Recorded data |
--------------------------------

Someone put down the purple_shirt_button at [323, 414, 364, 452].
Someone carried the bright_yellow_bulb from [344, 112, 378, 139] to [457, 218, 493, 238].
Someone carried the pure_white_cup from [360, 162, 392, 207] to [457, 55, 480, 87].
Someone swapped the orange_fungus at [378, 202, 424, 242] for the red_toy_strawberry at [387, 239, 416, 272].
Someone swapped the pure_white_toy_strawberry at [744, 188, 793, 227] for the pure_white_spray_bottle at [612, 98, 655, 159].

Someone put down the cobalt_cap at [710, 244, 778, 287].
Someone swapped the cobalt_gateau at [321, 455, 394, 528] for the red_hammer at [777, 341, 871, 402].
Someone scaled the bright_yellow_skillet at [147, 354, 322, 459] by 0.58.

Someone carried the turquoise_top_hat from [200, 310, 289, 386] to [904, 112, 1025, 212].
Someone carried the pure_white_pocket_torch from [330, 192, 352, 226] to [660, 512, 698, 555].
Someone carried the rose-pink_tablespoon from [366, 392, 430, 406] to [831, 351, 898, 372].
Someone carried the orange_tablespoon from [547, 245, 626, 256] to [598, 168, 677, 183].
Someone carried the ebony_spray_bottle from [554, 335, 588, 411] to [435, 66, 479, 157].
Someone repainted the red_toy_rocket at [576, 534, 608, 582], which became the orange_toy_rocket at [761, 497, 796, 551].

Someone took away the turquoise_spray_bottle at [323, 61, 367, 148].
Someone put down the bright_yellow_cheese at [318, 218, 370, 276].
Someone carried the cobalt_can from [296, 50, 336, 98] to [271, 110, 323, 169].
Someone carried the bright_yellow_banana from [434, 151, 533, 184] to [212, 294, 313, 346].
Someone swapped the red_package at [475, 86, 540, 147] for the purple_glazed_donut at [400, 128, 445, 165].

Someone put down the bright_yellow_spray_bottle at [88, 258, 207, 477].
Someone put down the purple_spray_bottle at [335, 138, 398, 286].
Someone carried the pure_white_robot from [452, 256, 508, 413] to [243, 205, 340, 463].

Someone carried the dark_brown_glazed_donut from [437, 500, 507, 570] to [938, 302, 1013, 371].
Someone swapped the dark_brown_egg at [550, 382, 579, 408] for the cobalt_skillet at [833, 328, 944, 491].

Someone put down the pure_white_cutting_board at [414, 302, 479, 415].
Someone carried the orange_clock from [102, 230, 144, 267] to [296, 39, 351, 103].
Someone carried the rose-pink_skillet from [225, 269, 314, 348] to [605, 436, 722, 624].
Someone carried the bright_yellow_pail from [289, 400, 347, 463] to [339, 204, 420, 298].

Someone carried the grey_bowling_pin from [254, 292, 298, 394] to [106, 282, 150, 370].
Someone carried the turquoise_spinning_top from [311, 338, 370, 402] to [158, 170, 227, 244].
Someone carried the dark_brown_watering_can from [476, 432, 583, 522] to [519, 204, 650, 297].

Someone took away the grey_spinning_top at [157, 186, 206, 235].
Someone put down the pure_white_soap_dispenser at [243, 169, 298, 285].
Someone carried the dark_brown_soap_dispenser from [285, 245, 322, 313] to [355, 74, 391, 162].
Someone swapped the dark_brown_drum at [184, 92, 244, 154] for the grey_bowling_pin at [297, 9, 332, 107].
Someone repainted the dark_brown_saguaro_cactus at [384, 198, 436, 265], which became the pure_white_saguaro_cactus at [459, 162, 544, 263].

--------------------------------

Directions |
Reproduce only the lines above spanning from the line containing "Someone carried the bright_yellow_bulb" through the line containing "Someone swapped the orange_fungus", word for word.

Response to this task |
Someone carried the bright_yellow_bulb from [344, 112, 378, 139] to [457, 218, 493, 238].
Someone carried the pure_white_cup from [360, 162, 392, 207] to [457, 55, 480, 87].
Someone swapped the orange_fungus at [378, 202, 424, 242] for the red_toy_strawberry at [387, 239, 416, 272].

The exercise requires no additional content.